Geometric shape edit sequences:
▬▬▬▬▬▬▬▬▬▬
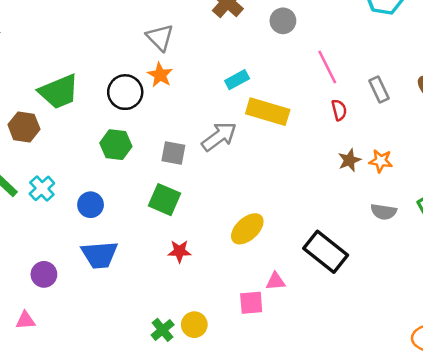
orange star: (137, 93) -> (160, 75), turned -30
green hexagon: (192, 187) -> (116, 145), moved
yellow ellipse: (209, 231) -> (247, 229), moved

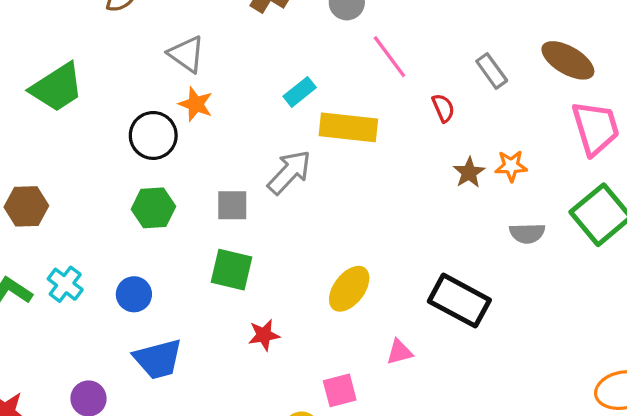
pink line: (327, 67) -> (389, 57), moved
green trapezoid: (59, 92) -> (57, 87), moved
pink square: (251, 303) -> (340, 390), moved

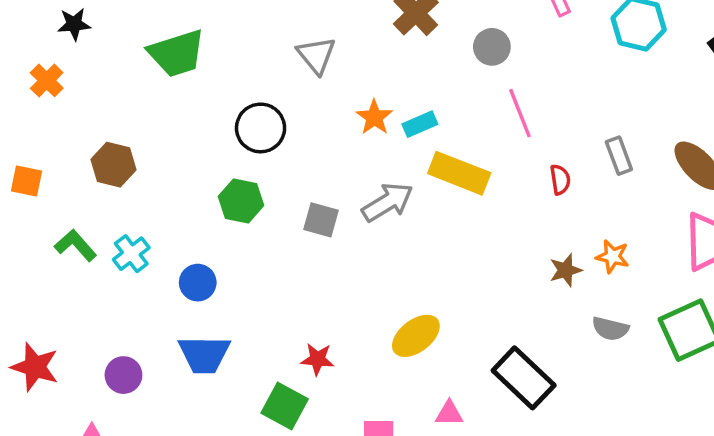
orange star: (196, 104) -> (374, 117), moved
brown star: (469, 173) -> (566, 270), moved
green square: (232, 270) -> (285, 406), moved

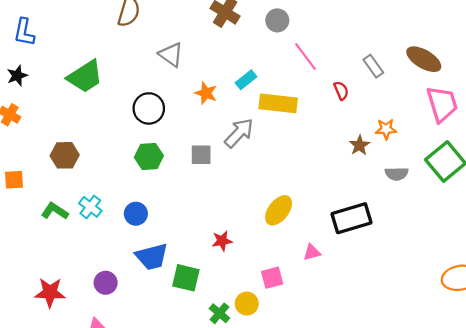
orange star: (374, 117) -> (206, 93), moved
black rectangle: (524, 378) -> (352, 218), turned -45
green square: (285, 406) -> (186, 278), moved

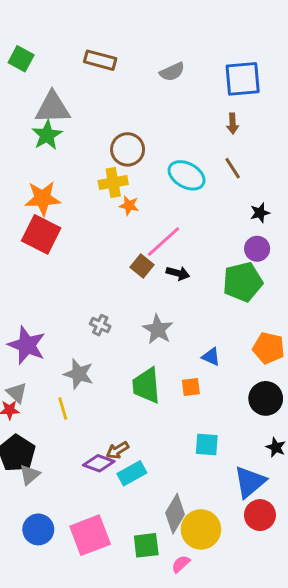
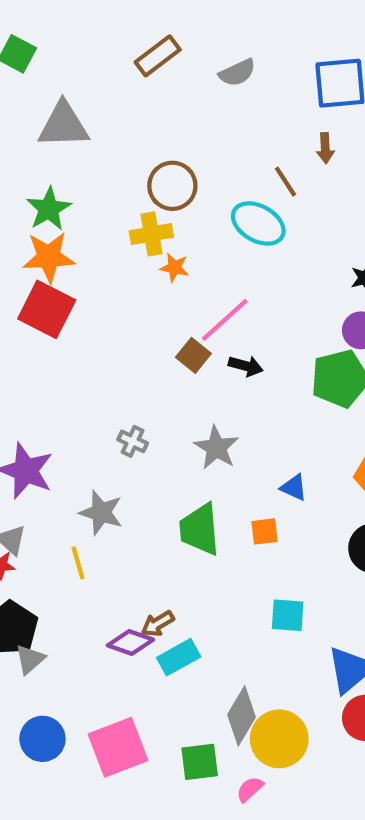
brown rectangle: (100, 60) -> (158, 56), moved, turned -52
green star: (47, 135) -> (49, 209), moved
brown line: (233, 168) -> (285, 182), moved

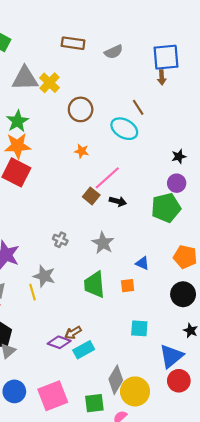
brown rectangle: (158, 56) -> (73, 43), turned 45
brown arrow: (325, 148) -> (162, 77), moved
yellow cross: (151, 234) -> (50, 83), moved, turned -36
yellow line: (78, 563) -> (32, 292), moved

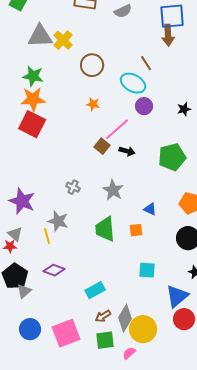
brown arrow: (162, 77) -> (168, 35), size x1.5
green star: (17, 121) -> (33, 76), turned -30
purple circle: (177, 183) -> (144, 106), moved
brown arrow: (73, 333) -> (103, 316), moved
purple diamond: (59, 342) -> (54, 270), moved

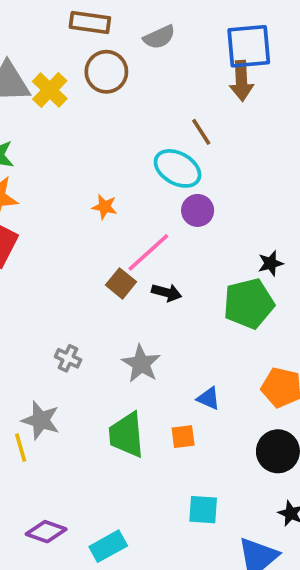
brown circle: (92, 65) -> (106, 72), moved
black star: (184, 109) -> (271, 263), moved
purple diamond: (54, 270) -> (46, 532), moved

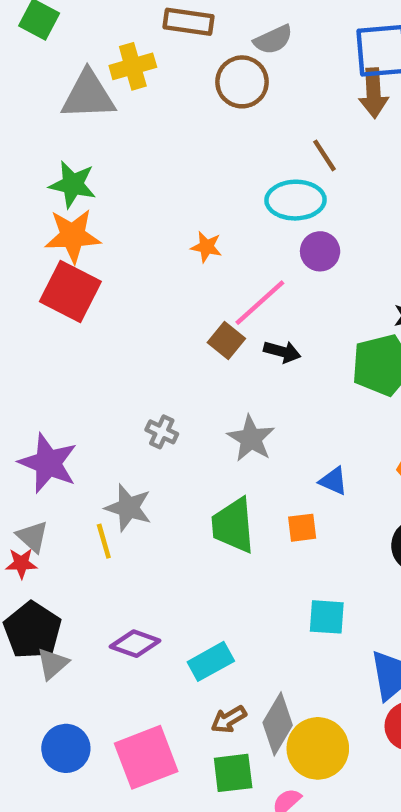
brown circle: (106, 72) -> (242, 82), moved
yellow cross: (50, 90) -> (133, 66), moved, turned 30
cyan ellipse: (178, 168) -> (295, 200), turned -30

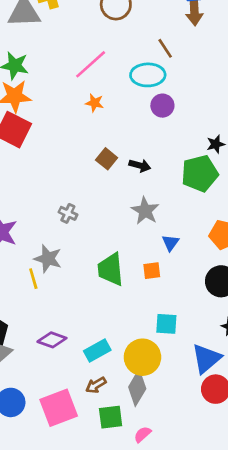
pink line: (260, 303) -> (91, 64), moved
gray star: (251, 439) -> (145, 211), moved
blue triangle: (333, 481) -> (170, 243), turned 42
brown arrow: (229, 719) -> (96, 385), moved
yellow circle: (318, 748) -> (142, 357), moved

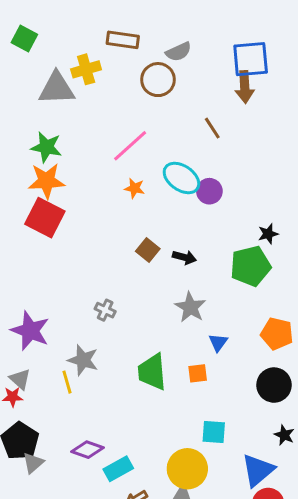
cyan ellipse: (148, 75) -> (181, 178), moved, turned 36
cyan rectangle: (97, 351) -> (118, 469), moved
▬▬▬▬▬▬▬▬▬▬
Task brief
From the data, collect all lines where the string "yellow" appears.

Exercise response
yellow ellipse: (209, 231) -> (247, 229), moved
yellow cross: (151, 234) -> (50, 83), moved, turned -36
yellow line: (78, 563) -> (32, 292), moved
yellow cross: (50, 90) -> (133, 66), moved, turned 30
yellow circle: (318, 748) -> (142, 357), moved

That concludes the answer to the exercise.